* [WORK TASK] Take the line with "PIXELS pin DIN: D12 -> A4" and every line after it in the entries below, and set them down exactly, without any pictures.

* [INFORMATION SUPPLIED]
++++

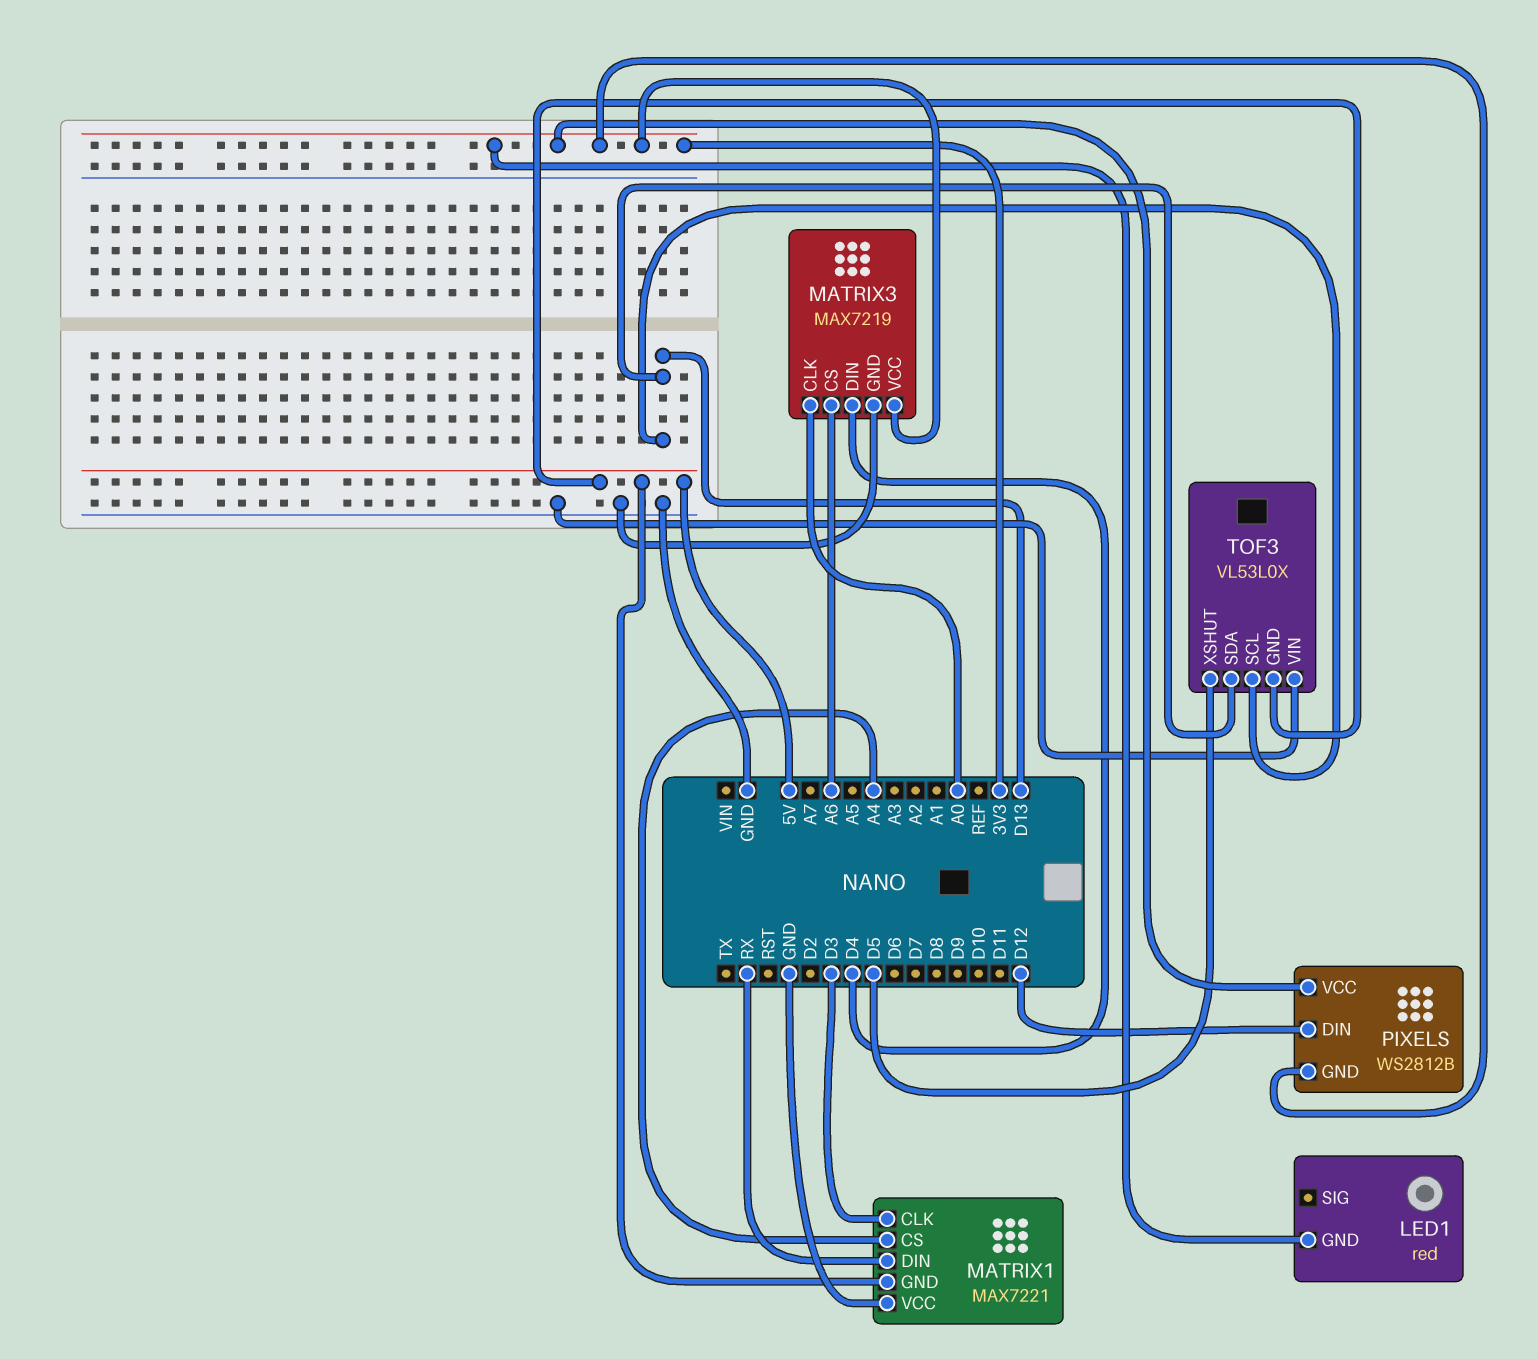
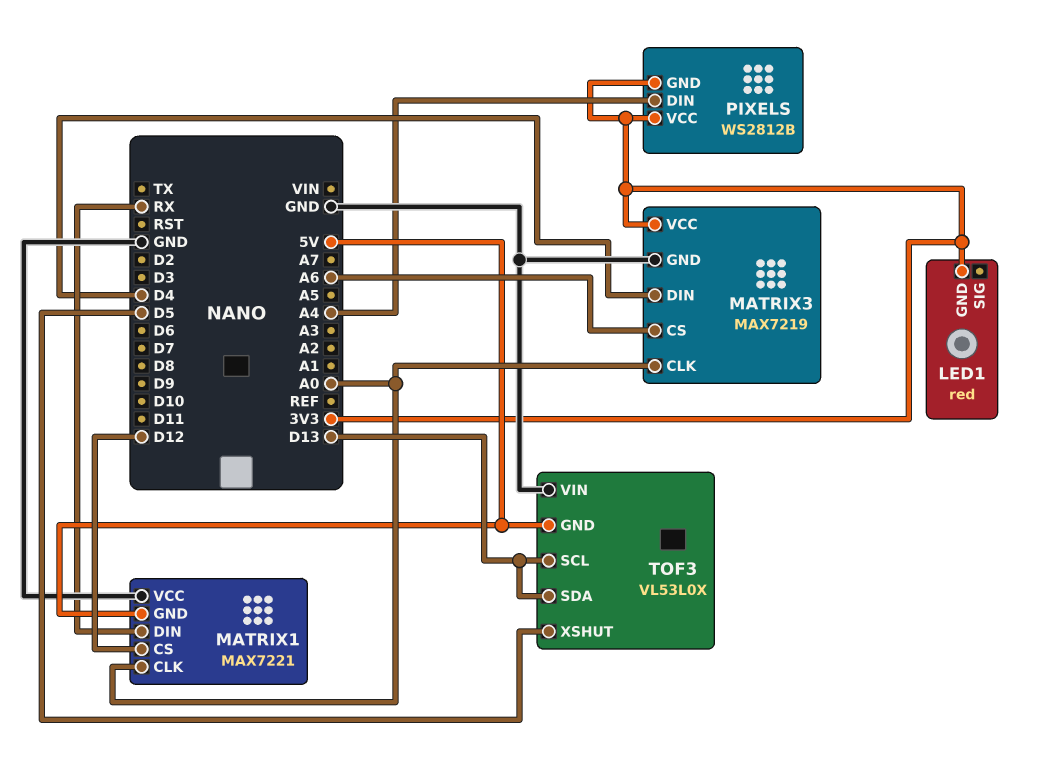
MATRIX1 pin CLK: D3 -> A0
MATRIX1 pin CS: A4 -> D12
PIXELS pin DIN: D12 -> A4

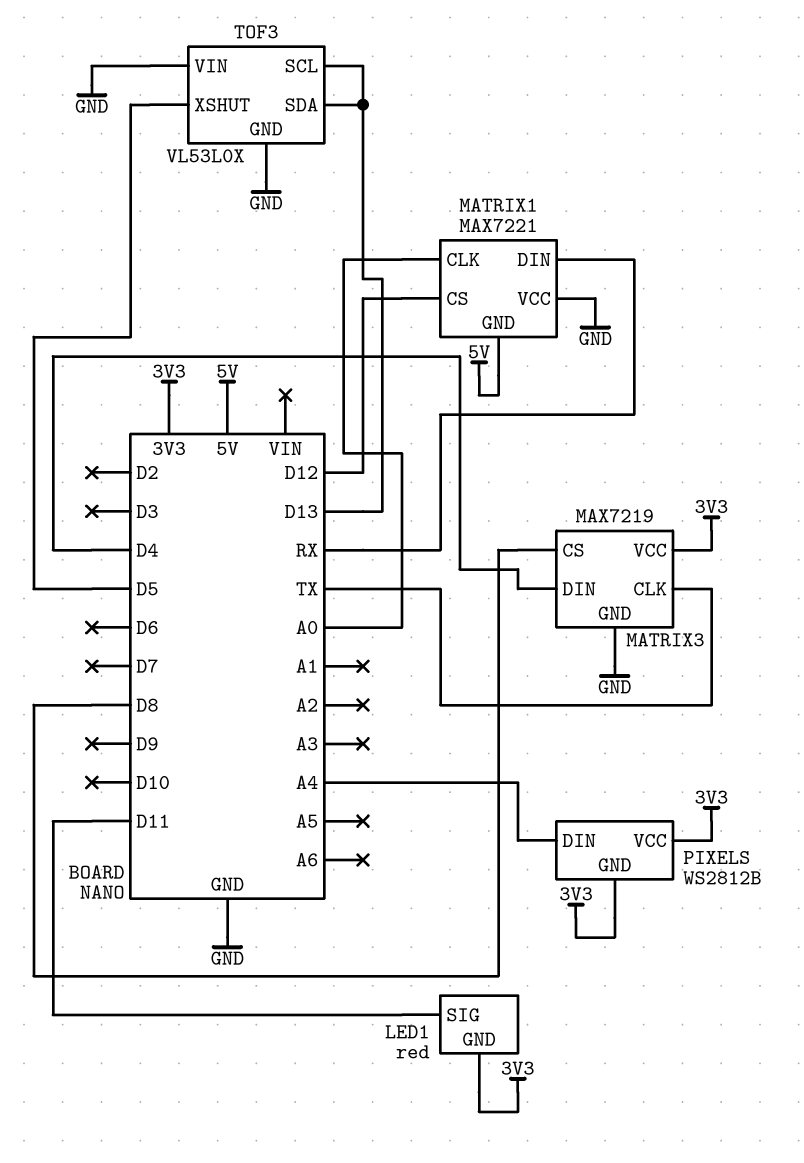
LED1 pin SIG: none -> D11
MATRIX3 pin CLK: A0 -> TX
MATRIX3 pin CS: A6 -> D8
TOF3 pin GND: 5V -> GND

++++

* [RESULT FOR THIS TASK]
PIXELS pin DIN: D12 -> A4

LED1 pin SIG: none -> D11
MATRIX3 pin CLK: A0 -> TX
MATRIX3 pin CS: A6 -> D8
TOF3 pin GND: 5V -> GND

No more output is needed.